▶ Collection entries
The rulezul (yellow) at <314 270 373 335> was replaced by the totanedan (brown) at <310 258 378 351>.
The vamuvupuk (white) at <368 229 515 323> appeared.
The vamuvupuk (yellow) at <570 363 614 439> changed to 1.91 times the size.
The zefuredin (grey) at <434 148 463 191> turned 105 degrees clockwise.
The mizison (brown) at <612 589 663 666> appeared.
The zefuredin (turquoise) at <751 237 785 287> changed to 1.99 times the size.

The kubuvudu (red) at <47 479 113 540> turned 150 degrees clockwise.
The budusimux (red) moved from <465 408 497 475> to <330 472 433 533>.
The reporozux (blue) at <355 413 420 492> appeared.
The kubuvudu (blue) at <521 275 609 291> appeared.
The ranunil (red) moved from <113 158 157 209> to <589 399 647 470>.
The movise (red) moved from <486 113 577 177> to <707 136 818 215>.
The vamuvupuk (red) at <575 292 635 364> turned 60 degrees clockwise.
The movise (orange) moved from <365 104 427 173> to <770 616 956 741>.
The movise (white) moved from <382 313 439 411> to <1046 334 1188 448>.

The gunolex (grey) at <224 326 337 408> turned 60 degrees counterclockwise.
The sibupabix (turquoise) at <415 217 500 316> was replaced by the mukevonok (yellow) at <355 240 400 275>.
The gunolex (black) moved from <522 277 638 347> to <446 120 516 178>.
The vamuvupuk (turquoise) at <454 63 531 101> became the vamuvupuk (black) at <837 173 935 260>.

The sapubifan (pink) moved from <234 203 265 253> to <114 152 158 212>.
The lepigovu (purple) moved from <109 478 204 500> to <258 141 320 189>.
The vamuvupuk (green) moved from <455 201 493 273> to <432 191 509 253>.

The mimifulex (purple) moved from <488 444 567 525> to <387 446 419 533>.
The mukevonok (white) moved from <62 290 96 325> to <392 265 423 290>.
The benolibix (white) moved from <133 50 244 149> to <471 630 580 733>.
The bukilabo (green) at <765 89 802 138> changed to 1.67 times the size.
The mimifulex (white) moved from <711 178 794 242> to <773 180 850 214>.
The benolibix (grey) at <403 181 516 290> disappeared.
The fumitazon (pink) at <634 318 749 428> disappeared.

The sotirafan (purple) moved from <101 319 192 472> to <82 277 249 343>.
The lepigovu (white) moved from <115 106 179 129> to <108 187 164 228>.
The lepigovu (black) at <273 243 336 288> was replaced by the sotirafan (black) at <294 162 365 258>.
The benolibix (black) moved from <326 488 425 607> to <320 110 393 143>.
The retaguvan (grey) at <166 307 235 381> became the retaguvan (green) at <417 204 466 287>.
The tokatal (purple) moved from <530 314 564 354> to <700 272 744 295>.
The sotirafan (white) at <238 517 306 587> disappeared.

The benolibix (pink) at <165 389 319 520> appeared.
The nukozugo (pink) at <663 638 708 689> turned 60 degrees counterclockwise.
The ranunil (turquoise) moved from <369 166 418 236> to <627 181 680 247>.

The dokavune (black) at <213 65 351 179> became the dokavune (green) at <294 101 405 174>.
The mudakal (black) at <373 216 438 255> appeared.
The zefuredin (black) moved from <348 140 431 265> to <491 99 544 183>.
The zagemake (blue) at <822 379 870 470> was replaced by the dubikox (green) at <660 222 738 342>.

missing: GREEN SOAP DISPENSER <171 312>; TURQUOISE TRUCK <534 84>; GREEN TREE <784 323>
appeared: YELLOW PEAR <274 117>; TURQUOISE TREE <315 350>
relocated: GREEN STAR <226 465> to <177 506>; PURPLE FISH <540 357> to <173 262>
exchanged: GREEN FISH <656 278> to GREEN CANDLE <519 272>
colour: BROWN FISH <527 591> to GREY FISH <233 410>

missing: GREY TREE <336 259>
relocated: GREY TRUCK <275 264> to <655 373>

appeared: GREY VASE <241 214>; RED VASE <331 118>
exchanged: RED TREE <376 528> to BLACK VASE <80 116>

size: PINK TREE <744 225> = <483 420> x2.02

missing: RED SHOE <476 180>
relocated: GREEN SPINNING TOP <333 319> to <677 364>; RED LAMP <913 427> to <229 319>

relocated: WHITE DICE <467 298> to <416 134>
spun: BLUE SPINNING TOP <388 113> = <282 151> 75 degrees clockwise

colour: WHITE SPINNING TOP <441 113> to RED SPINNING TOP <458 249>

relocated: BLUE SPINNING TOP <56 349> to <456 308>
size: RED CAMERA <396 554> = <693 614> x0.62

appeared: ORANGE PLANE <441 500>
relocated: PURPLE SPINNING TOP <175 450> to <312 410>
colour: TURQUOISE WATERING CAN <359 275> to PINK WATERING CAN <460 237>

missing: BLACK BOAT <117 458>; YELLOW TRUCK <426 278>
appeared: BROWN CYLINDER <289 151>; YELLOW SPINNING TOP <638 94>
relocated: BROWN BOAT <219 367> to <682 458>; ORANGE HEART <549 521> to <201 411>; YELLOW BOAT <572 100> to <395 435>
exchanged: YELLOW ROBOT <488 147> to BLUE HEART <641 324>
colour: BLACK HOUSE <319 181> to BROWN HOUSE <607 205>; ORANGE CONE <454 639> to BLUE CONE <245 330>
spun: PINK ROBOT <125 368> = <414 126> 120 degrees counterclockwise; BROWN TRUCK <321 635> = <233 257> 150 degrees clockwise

▶ TASK TO COMPLETE
Go through the records from the first line and copy each one exactly, ending after the line that contains "The mizison (brown)". Give nothing else.

▶ YOUR RESPONSE
The rulezul (yellow) at <314 270 373 335> was replaced by the totanedan (brown) at <310 258 378 351>.
The vamuvupuk (white) at <368 229 515 323> appeared.
The vamuvupuk (yellow) at <570 363 614 439> changed to 1.91 times the size.
The zefuredin (grey) at <434 148 463 191> turned 105 degrees clockwise.
The mizison (brown) at <612 589 663 666> appeared.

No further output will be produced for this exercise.